__What needs to be done__
Apart from the pictures, which must be omitted, restate the data exactly.

--- --- ---

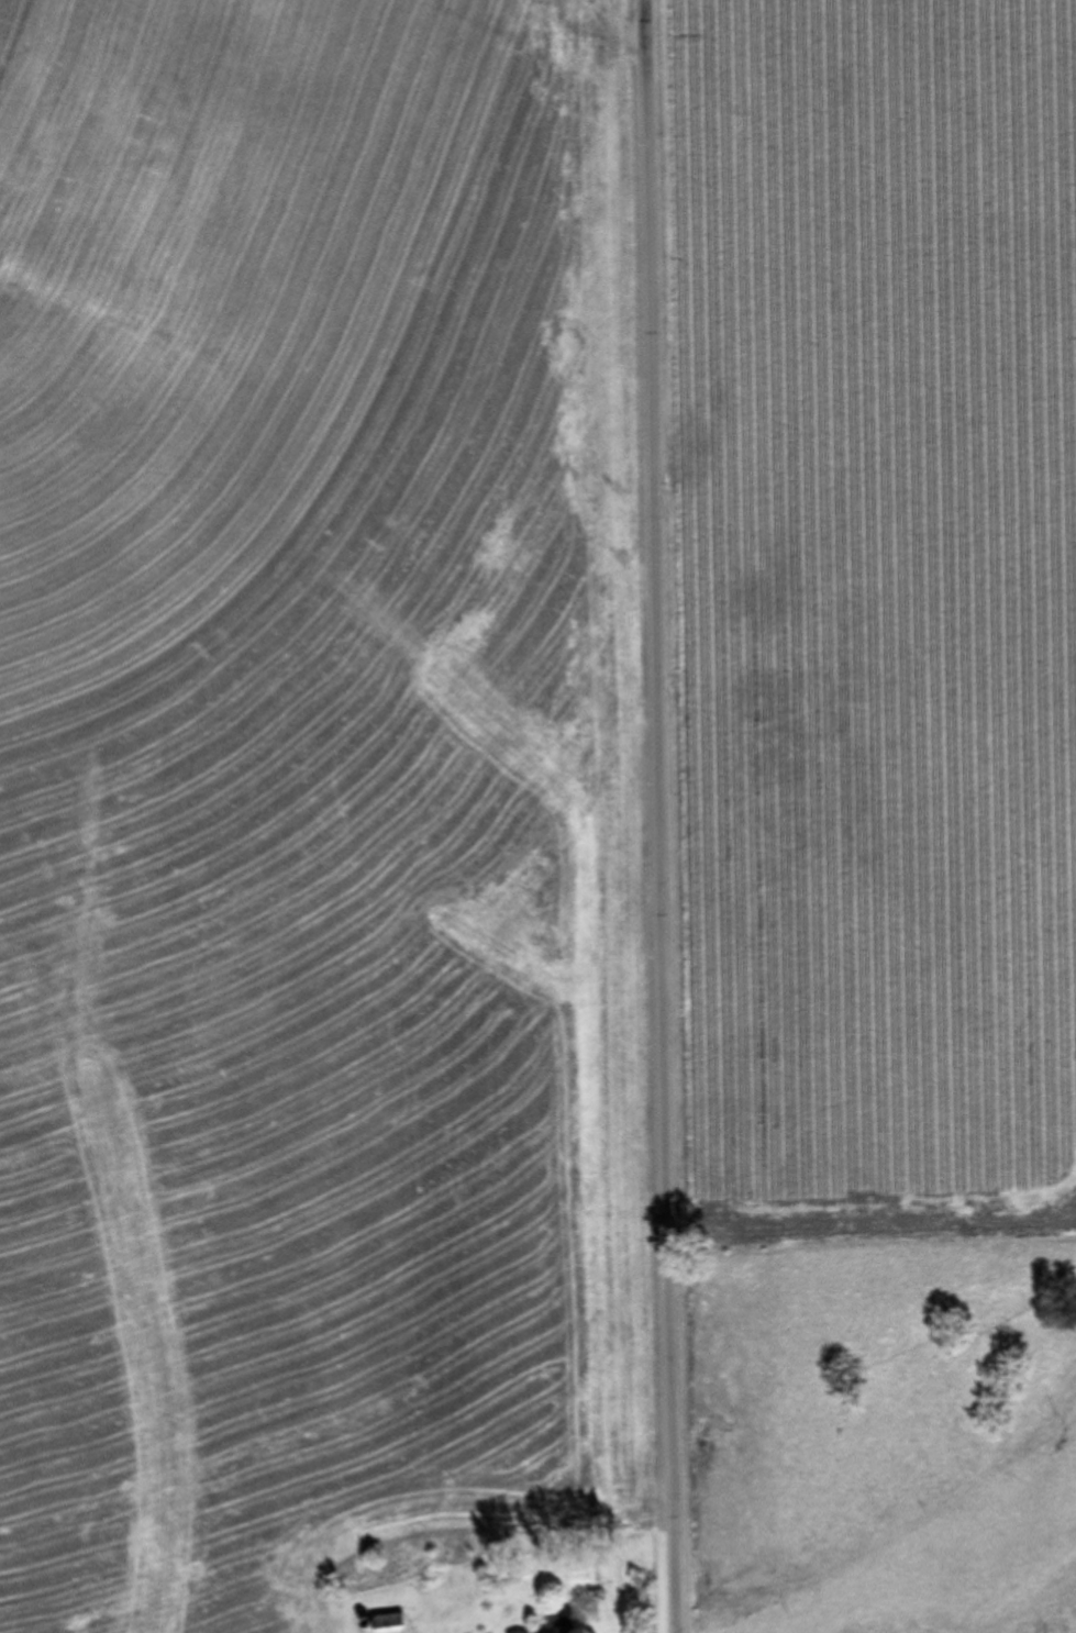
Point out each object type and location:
road: (665, 816)
building: (385, 1624)
building: (554, 1627)
building: (519, 1632)

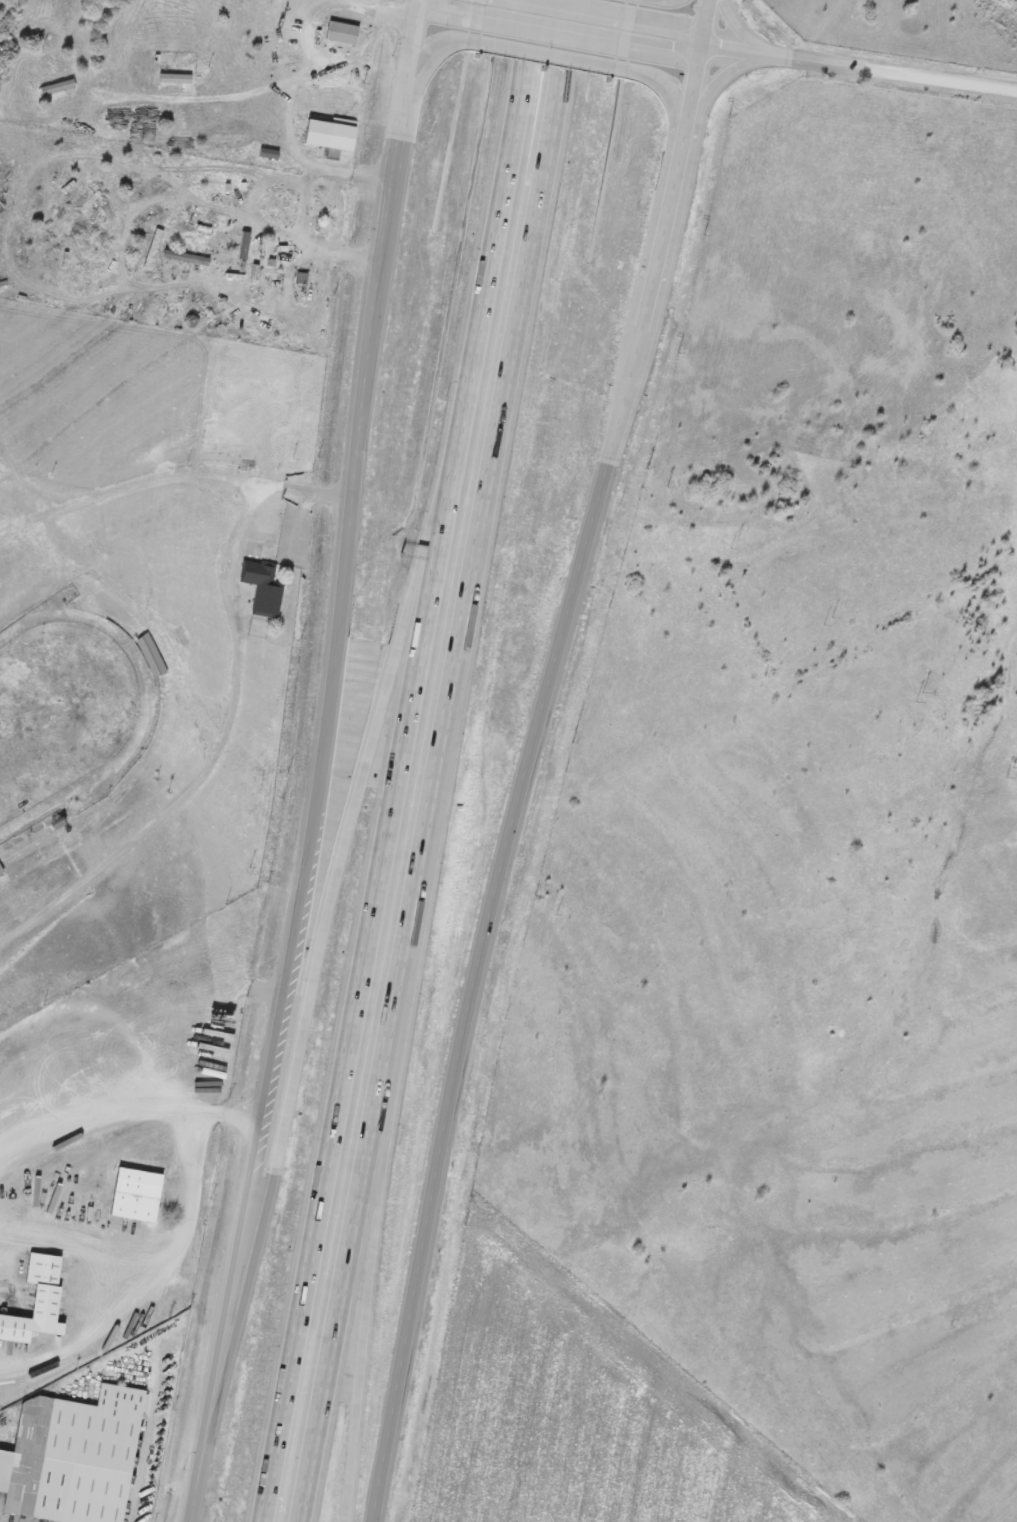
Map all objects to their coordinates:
road: (473, 0)
road: (566, 18)
building: (343, 31)
road: (678, 39)
road: (429, 52)
road: (544, 54)
road: (859, 65)
building: (176, 77)
building: (58, 86)
road: (667, 90)
building: (333, 133)
building: (229, 458)
road: (487, 514)
building: (263, 586)
building: (150, 653)
road: (528, 757)
road: (409, 761)
road: (321, 763)
building: (1, 869)
road: (314, 991)
building: (137, 1193)
road: (345, 1275)
road: (373, 1275)
building: (37, 1300)
building: (4, 1422)
building: (74, 1456)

--- --- ---

__Completed exercise__
Point out each object type and location:
road: (665, 816)
building: (385, 1624)
building: (554, 1627)
building: (519, 1632)

Map all objects to their coordinates:
road: (473, 0)
road: (566, 18)
building: (343, 31)
road: (678, 39)
road: (429, 52)
road: (544, 54)
road: (859, 65)
building: (176, 77)
building: (58, 86)
road: (667, 90)
building: (333, 133)
building: (229, 458)
road: (487, 514)
building: (263, 586)
building: (150, 653)
road: (528, 757)
road: (409, 761)
road: (321, 763)
building: (1, 869)
road: (314, 991)
building: (137, 1193)
road: (345, 1275)
road: (373, 1275)
building: (37, 1300)
building: (4, 1422)
building: (74, 1456)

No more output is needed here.